Records for this task ::

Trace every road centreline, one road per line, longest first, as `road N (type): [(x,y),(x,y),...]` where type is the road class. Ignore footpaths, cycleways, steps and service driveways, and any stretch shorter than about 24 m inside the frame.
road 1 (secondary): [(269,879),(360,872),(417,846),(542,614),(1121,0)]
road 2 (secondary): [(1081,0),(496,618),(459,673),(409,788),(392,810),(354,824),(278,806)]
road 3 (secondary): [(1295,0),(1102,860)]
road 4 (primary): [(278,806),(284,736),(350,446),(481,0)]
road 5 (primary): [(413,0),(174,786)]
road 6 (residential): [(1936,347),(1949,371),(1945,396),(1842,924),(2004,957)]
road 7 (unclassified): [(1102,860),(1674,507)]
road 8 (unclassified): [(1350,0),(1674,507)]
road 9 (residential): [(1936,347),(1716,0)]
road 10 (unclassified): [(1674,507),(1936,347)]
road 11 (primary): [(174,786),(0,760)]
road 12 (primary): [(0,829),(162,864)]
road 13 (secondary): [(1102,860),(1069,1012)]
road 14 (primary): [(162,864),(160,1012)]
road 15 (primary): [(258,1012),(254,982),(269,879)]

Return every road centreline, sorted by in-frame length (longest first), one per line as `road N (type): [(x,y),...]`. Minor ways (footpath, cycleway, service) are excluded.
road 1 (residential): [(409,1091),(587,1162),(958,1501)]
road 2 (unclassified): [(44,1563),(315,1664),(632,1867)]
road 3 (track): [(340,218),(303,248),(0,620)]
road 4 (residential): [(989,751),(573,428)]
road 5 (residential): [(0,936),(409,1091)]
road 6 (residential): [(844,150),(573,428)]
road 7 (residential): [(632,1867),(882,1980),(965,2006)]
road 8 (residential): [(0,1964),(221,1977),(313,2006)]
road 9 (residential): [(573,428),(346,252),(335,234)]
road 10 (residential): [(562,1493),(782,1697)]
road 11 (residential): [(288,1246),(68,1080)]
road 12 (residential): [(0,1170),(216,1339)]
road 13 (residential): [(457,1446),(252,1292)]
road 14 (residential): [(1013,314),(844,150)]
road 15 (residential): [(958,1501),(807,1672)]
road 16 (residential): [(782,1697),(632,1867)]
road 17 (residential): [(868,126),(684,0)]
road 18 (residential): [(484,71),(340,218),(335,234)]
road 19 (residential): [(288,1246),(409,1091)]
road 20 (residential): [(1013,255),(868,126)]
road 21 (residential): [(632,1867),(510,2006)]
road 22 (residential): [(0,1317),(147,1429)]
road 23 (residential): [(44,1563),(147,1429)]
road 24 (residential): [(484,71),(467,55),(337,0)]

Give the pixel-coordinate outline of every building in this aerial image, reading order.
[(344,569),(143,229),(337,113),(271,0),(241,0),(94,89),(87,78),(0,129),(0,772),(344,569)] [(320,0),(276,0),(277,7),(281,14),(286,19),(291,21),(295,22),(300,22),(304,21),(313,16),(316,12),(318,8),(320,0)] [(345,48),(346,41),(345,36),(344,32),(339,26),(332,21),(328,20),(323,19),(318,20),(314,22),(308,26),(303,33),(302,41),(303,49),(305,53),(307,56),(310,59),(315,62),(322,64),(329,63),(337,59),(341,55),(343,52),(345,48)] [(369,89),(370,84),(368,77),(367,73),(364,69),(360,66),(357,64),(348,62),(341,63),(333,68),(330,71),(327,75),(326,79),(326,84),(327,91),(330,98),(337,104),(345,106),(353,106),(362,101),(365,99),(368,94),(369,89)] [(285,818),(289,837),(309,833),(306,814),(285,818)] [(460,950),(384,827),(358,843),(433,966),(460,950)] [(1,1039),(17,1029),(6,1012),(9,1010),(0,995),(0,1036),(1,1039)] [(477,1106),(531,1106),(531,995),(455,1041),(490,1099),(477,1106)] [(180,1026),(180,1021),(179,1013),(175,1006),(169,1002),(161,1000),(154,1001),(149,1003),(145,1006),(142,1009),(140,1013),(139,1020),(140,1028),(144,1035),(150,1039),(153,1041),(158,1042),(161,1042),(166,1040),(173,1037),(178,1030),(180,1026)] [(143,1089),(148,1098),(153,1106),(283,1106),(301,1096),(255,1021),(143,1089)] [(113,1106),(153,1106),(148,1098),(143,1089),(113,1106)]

What the exercise asks ::
The full data, repeated exactly, is the only acceptable output.

Exercise solution ::
Trace every road centreline, one road per line, longest first, as `road N (type): [(x,y),(x,y),...]` where type is the road class. Ignore footpaths, cycleways, steps and service driveways, and any stretch shorter than about 24 m inside the frame.
road 1 (secondary): [(269,879),(360,872),(417,846),(542,614),(1121,0)]
road 2 (secondary): [(1081,0),(496,618),(459,673),(409,788),(392,810),(354,824),(278,806)]
road 3 (secondary): [(1295,0),(1102,860)]
road 4 (primary): [(278,806),(284,736),(350,446),(481,0)]
road 5 (primary): [(413,0),(174,786)]
road 6 (residential): [(1936,347),(1949,371),(1945,396),(1842,924),(2004,957)]
road 7 (unclassified): [(1102,860),(1674,507)]
road 8 (unclassified): [(1350,0),(1674,507)]
road 9 (residential): [(1936,347),(1716,0)]
road 10 (unclassified): [(1674,507),(1936,347)]
road 11 (primary): [(174,786),(0,760)]
road 12 (primary): [(0,829),(162,864)]
road 13 (secondary): [(1102,860),(1069,1012)]
road 14 (primary): [(162,864),(160,1012)]
road 15 (primary): [(258,1012),(254,982),(269,879)]

Return every road centreline, sorted by in-frame length (longest first), one per line as `road N (type): [(x,y),...]`. Minor ways (footpath, cycleway, service) are excluded.
road 1 (residential): [(409,1091),(587,1162),(958,1501)]
road 2 (unclassified): [(44,1563),(315,1664),(632,1867)]
road 3 (track): [(340,218),(303,248),(0,620)]
road 4 (residential): [(989,751),(573,428)]
road 5 (residential): [(0,936),(409,1091)]
road 6 (residential): [(844,150),(573,428)]
road 7 (residential): [(632,1867),(882,1980),(965,2006)]
road 8 (residential): [(0,1964),(221,1977),(313,2006)]
road 9 (residential): [(573,428),(346,252),(335,234)]
road 10 (residential): [(562,1493),(782,1697)]
road 11 (residential): [(288,1246),(68,1080)]
road 12 (residential): [(0,1170),(216,1339)]
road 13 (residential): [(457,1446),(252,1292)]
road 14 (residential): [(1013,314),(844,150)]
road 15 (residential): [(958,1501),(807,1672)]
road 16 (residential): [(782,1697),(632,1867)]
road 17 (residential): [(868,126),(684,0)]
road 18 (residential): [(484,71),(340,218),(335,234)]
road 19 (residential): [(288,1246),(409,1091)]
road 20 (residential): [(1013,255),(868,126)]
road 21 (residential): [(632,1867),(510,2006)]
road 22 (residential): [(0,1317),(147,1429)]
road 23 (residential): [(44,1563),(147,1429)]
road 24 (residential): [(484,71),(467,55),(337,0)]

Give the pixel-coordinate outline of every building in this aerial image, reading order.
[(344,569),(143,229),(337,113),(271,0),(241,0),(94,89),(87,78),(0,129),(0,772),(344,569)] [(320,0),(276,0),(277,7),(281,14),(286,19),(291,21),(295,22),(300,22),(304,21),(313,16),(316,12),(318,8),(320,0)] [(345,48),(346,41),(345,36),(344,32),(339,26),(332,21),(328,20),(323,19),(318,20),(314,22),(308,26),(303,33),(302,41),(303,49),(305,53),(307,56),(310,59),(315,62),(322,64),(329,63),(337,59),(341,55),(343,52),(345,48)] [(369,89),(370,84),(368,77),(367,73),(364,69),(360,66),(357,64),(348,62),(341,63),(333,68),(330,71),(327,75),(326,79),(326,84),(327,91),(330,98),(337,104),(345,106),(353,106),(362,101),(365,99),(368,94),(369,89)] [(285,818),(289,837),(309,833),(306,814),(285,818)] [(460,950),(384,827),(358,843),(433,966),(460,950)] [(1,1039),(17,1029),(6,1012),(9,1010),(0,995),(0,1036),(1,1039)] [(477,1106),(531,1106),(531,995),(455,1041),(490,1099),(477,1106)] [(180,1026),(180,1021),(179,1013),(175,1006),(169,1002),(161,1000),(154,1001),(149,1003),(145,1006),(142,1009),(140,1013),(139,1020),(140,1028),(144,1035),(150,1039),(153,1041),(158,1042),(161,1042),(166,1040),(173,1037),(178,1030),(180,1026)] [(143,1089),(148,1098),(153,1106),(283,1106),(301,1096),(255,1021),(143,1089)] [(113,1106),(153,1106),(148,1098),(143,1089),(113,1106)]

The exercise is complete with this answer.